§ **What is being asked**
From the line containing "none -> lime brick C7:F7 level 1" through the last line of the records below, output every line exactly, both ends included, except the pictures.

§ **Record excerpts**
◆ ◆ ◆ ◆ ◆ ◆ ◆

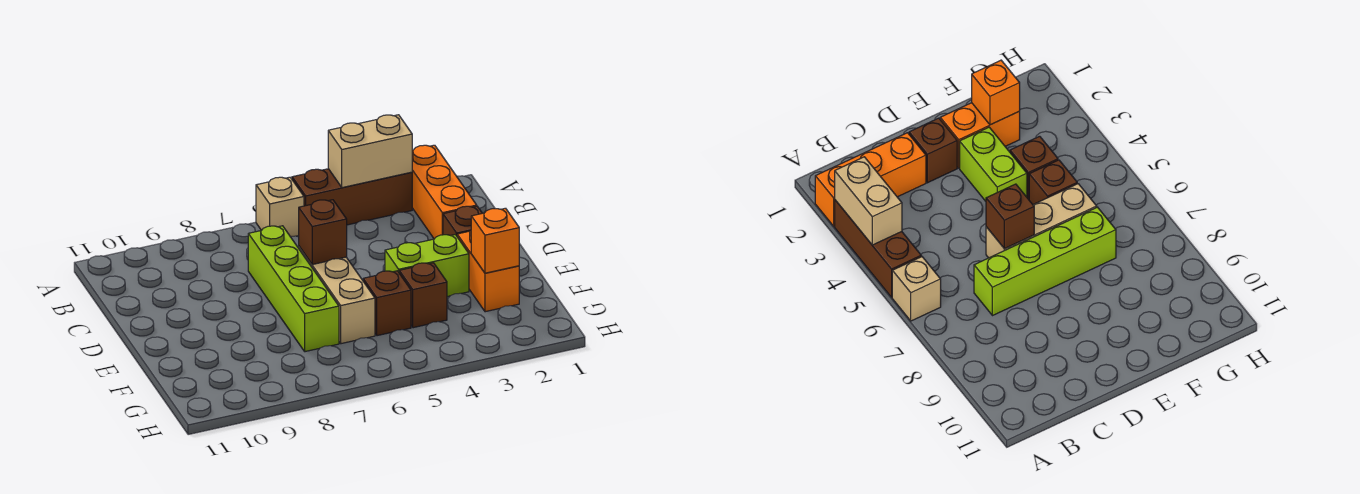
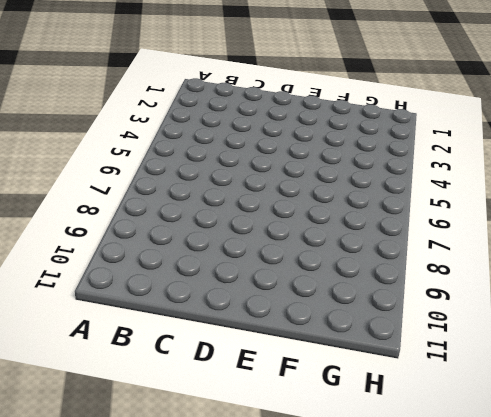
none -> orange brick A2:C2 level 1
none -> brown brick A3:A5 level 1
none -> tan brick A6 level 1

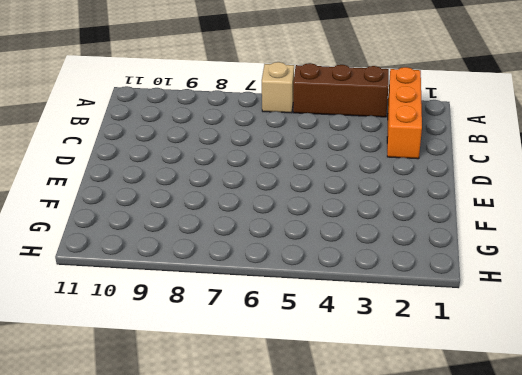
none -> lime brick C7:F7 level 1
none -> brown brick D2 level 1
none -> tan brick D6:F6 level 1

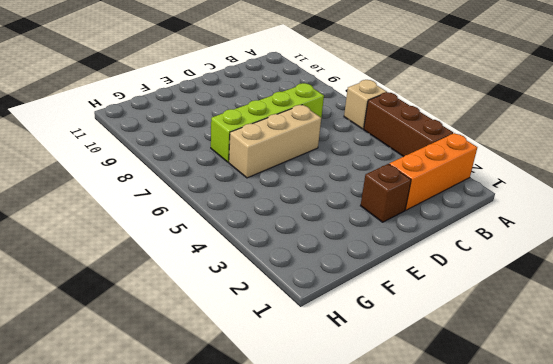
none -> orange brick E2:F2 level 1
none -> lime brick E3:E4 level 1
none -> brown brick F4 level 1

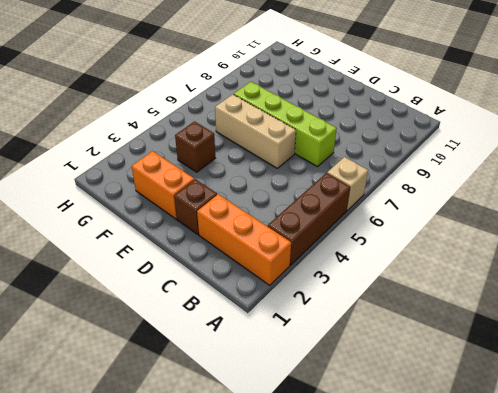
none -> lime brick E3:E4 level 1
none -> brown brick F5 level 1
none -> tan brick A3:A4 level 2

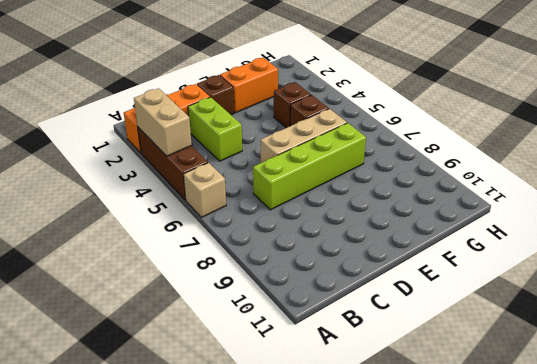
lime brick C3:C4 level 1 -> lime brick E3:E4 level 1
none -> brown brick D6 level 2
none -> orange brick F2 level 2

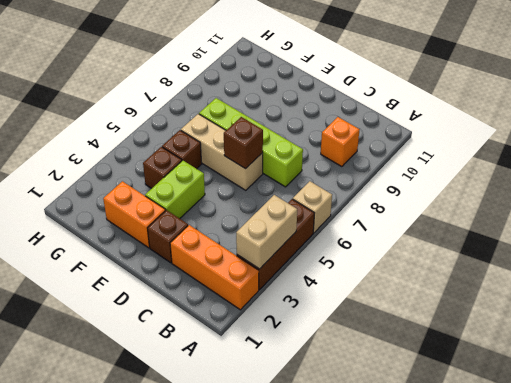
orange brick B9 level 1 -> orange brick F2 level 2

◆ ◆ ◆ ◆ ◆ ◆ ◆

§ **Reply**
none -> lime brick C7:F7 level 1
none -> brown brick D2 level 1
none -> tan brick D6:F6 level 1

none -> orange brick E2:F2 level 1
none -> lime brick E3:E4 level 1
none -> brown brick F4 level 1

none -> lime brick E3:E4 level 1
none -> brown brick F5 level 1
none -> tan brick A3:A4 level 2

lime brick C3:C4 level 1 -> lime brick E3:E4 level 1
none -> brown brick D6 level 2
none -> orange brick F2 level 2

orange brick B9 level 1 -> orange brick F2 level 2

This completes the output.